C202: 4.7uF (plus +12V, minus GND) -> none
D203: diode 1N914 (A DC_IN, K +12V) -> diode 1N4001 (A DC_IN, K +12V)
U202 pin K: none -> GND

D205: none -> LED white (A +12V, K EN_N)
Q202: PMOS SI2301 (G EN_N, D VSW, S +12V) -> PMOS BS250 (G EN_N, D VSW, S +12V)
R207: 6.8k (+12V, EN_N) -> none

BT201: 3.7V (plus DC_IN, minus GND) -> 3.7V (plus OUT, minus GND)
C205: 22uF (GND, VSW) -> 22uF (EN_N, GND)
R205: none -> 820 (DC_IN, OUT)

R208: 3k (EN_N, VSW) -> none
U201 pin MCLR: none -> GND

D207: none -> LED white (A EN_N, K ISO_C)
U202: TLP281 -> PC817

+--

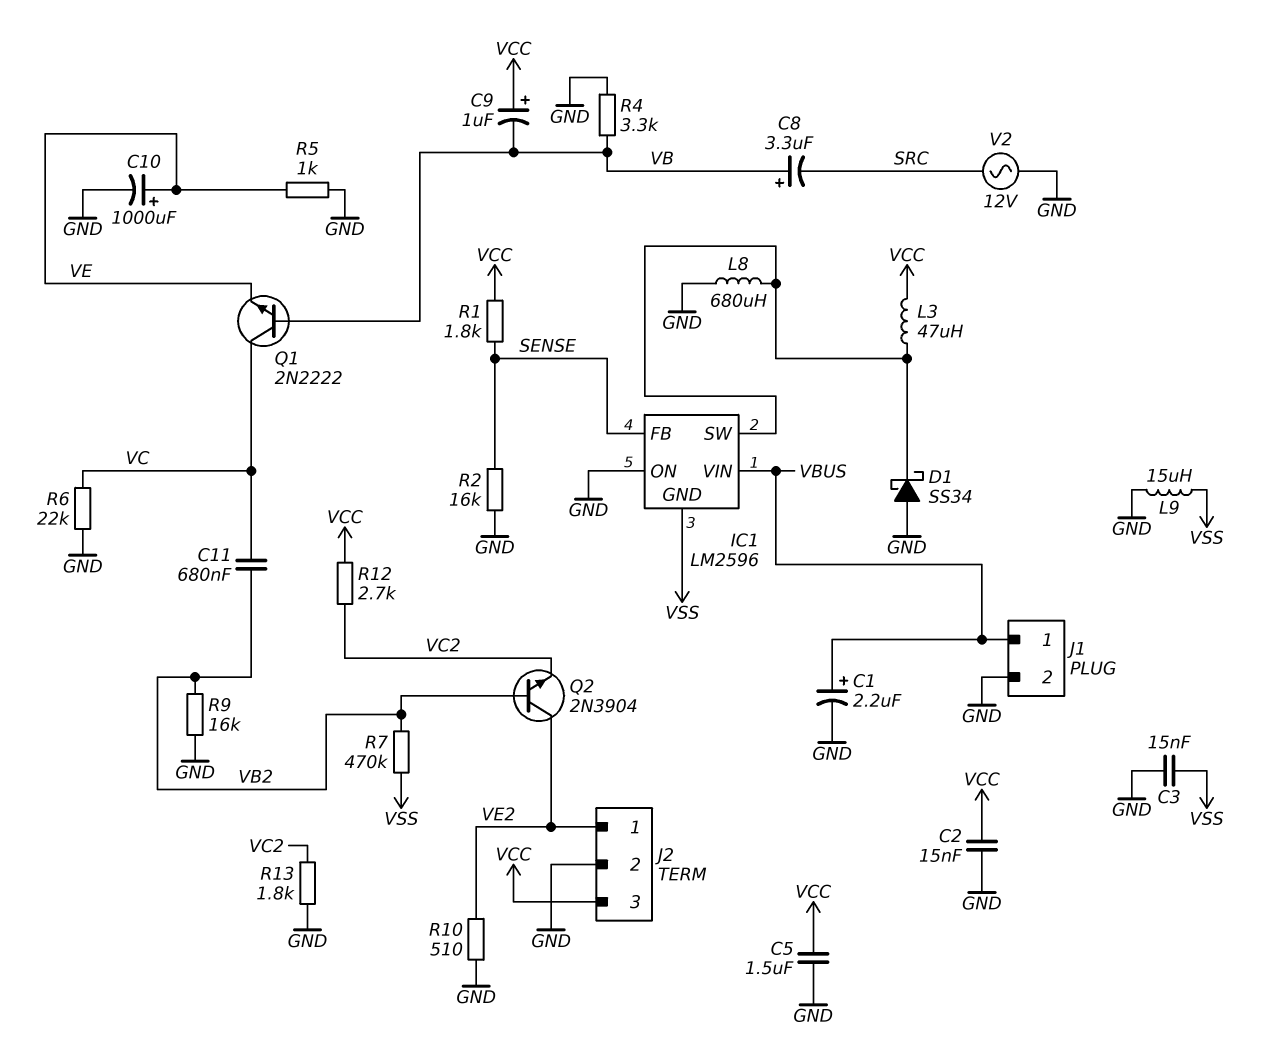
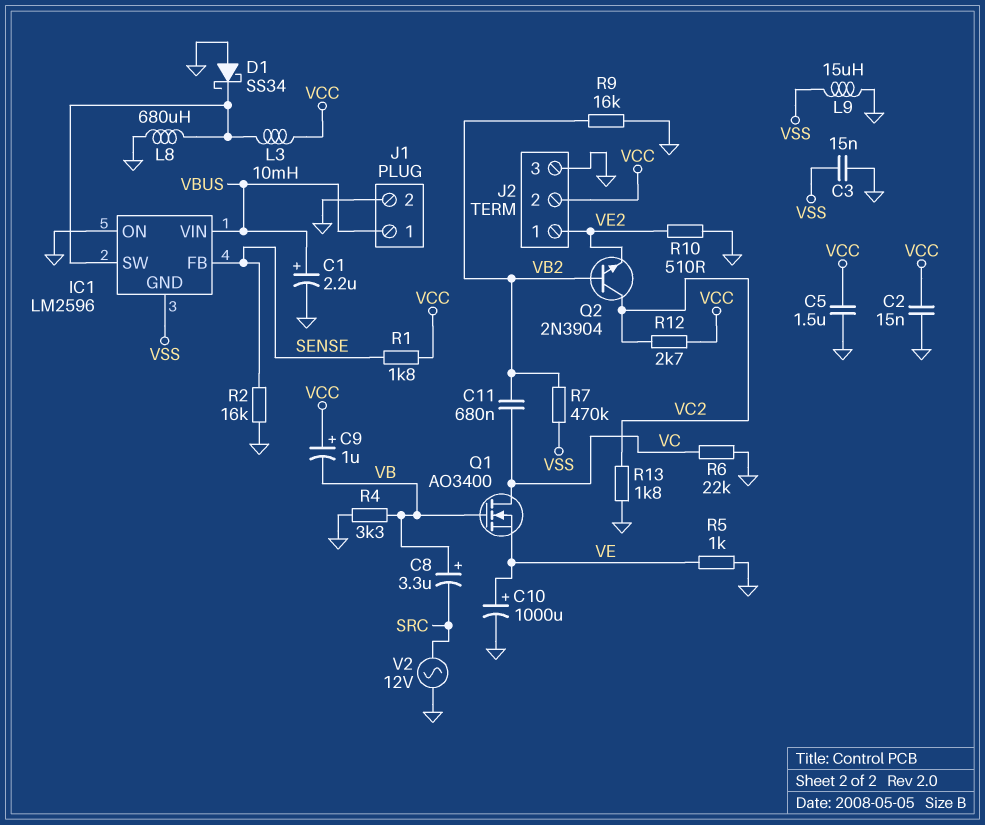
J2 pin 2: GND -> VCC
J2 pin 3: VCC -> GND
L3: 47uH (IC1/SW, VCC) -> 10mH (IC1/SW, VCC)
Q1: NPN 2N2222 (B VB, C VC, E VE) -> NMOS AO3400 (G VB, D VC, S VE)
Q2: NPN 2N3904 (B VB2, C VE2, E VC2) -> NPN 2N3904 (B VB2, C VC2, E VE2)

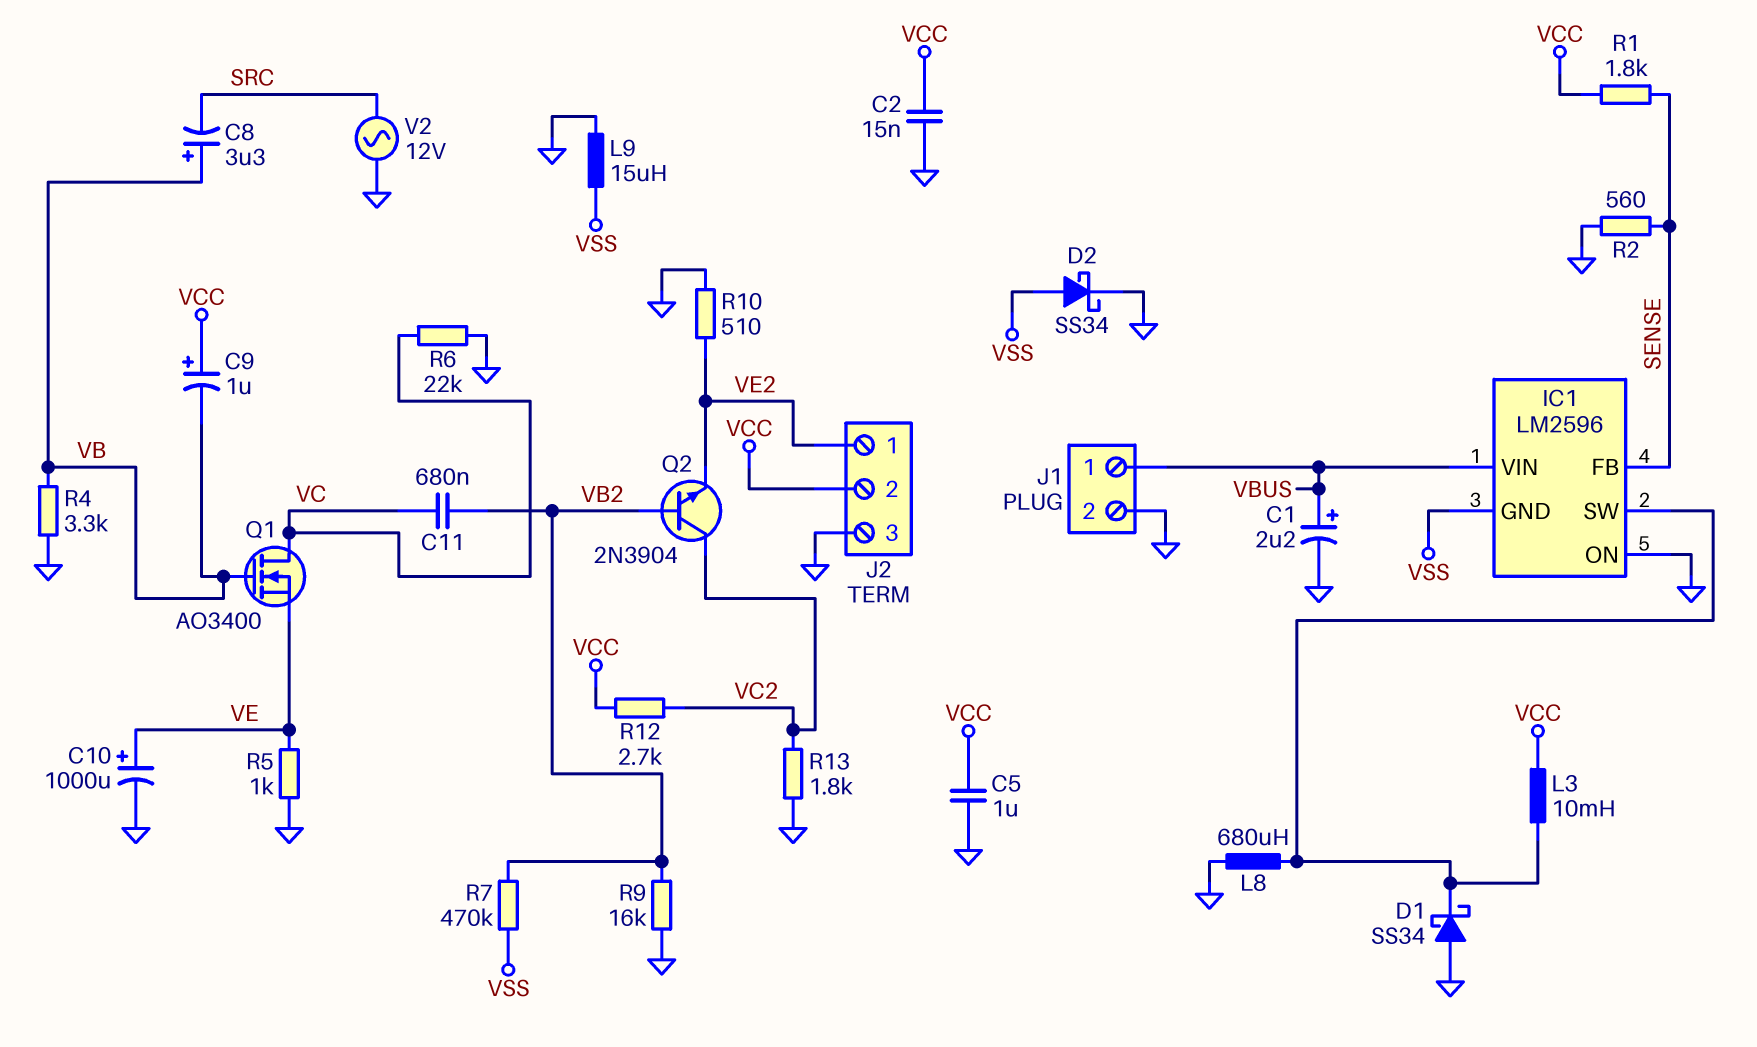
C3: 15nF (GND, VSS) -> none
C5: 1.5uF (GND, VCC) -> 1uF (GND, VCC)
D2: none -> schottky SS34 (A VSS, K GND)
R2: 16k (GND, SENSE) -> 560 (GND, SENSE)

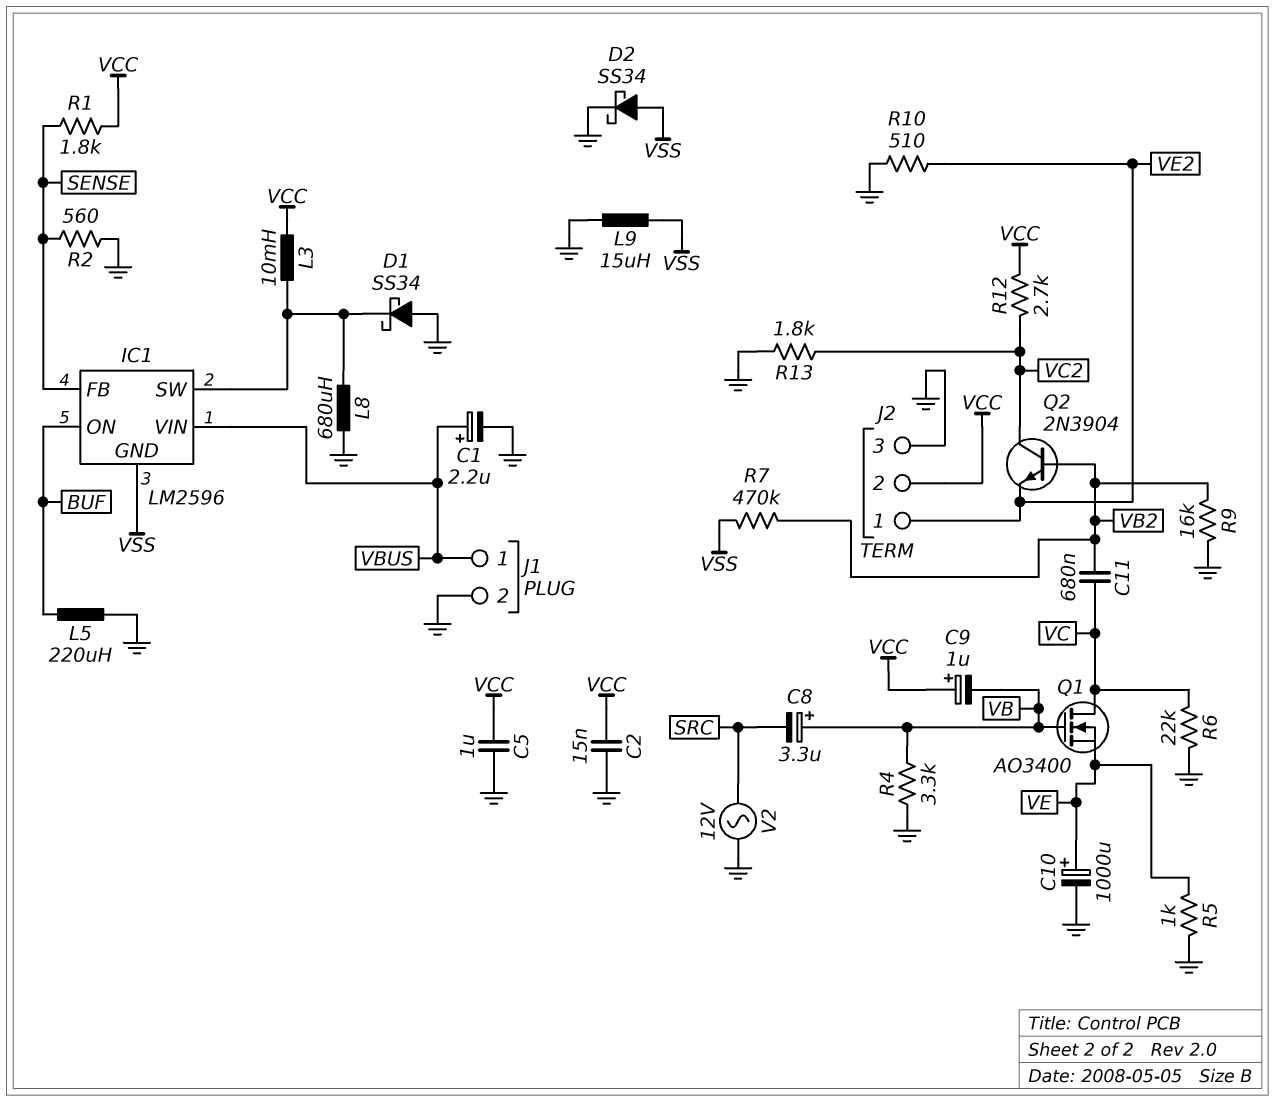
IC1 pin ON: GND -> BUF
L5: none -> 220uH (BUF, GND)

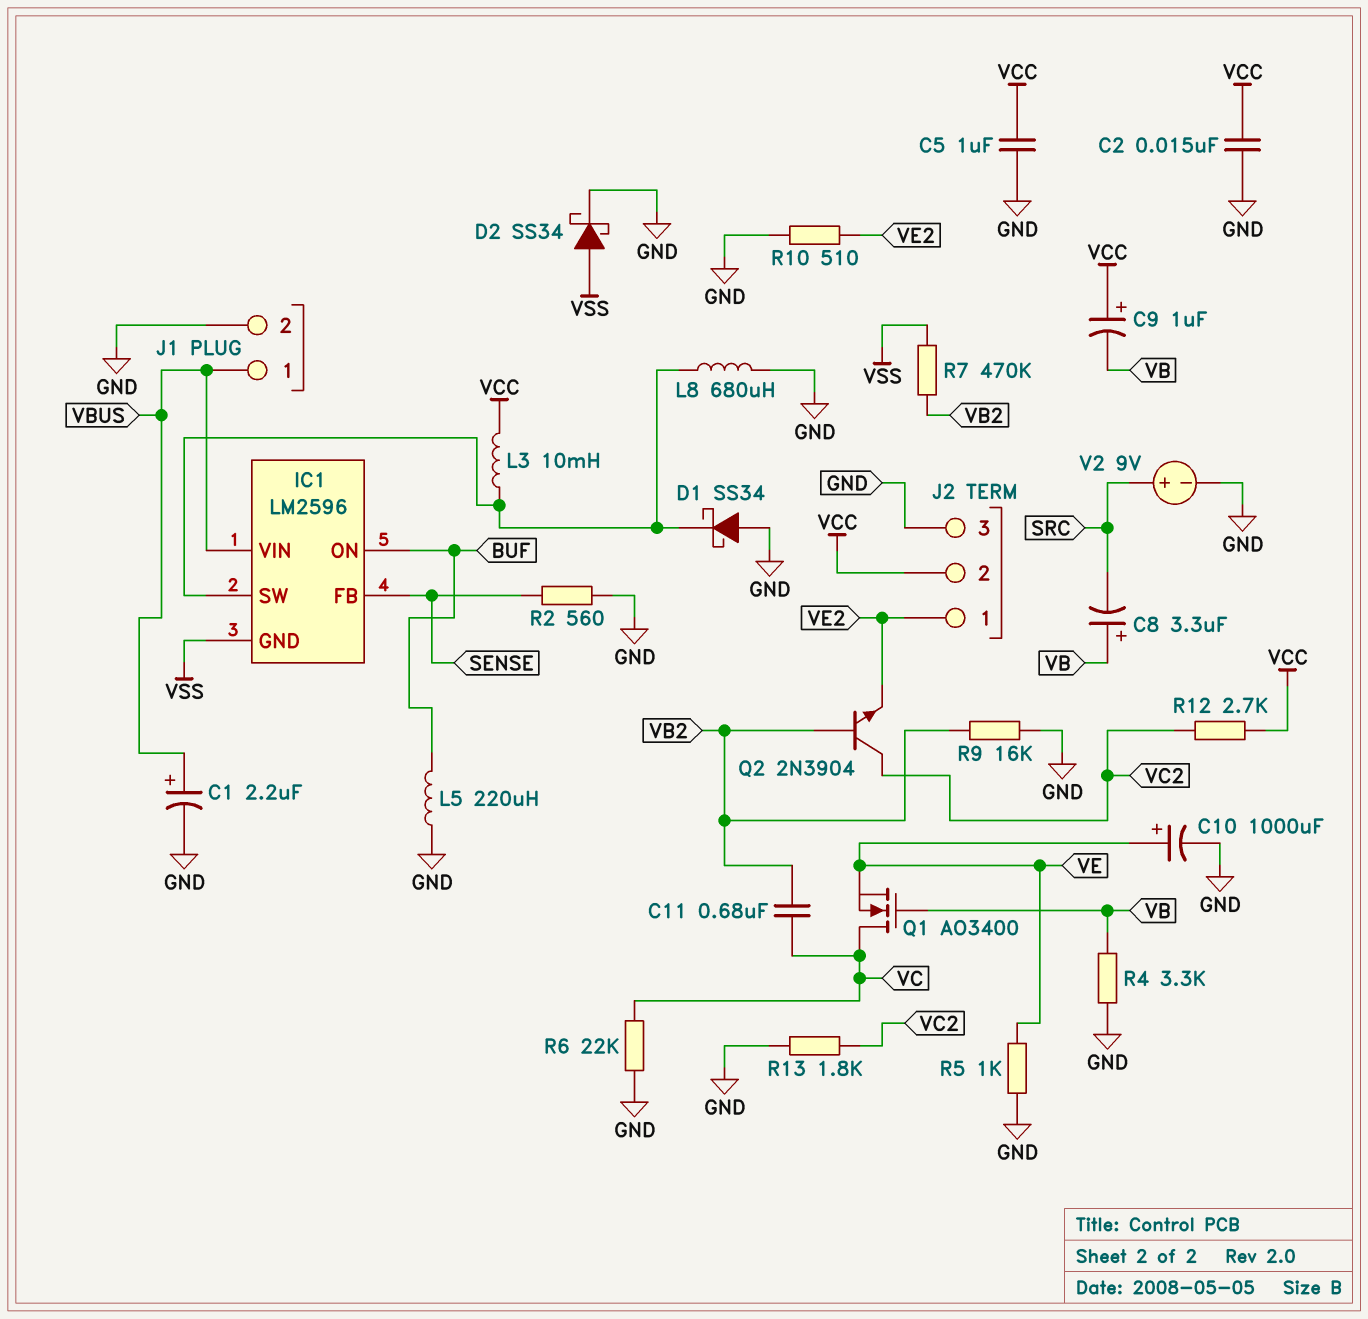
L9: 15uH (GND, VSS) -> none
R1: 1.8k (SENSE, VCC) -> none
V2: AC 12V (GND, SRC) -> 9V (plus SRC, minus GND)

+--

**What you will do:** Only one stretch of the entries above is wanted: the lines from the one containing "Q202: PMOS SI2301" through the one containing "U202: TLP281 -> PC817". Please reproduce it exactly.

**Written answer:**
Q202: PMOS SI2301 (G EN_N, D VSW, S +12V) -> PMOS BS250 (G EN_N, D VSW, S +12V)
R207: 6.8k (+12V, EN_N) -> none

BT201: 3.7V (plus DC_IN, minus GND) -> 3.7V (plus OUT, minus GND)
C205: 22uF (GND, VSW) -> 22uF (EN_N, GND)
R205: none -> 820 (DC_IN, OUT)

R208: 3k (EN_N, VSW) -> none
U201 pin MCLR: none -> GND

D207: none -> LED white (A EN_N, K ISO_C)
U202: TLP281 -> PC817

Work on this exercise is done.